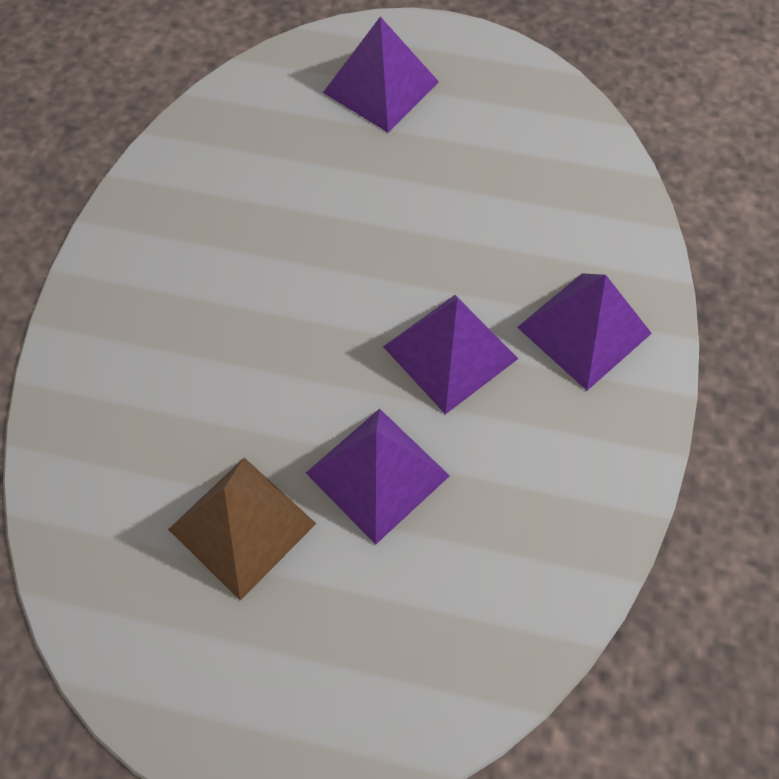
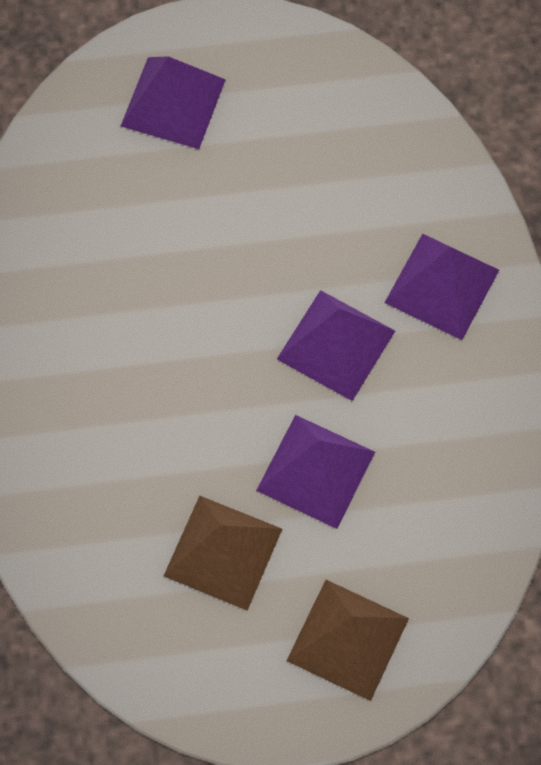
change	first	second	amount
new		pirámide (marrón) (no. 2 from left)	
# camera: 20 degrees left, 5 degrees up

▶ **WHAT YOU SHOULD DO**
Everything in the material except the pictures should be output verbatim.

▶ **TASK SOLUTION**
change	first	second	amount
new		pirámide (marrón) (no. 2 from left)	
# camera: 20 degrees left, 5 degrees up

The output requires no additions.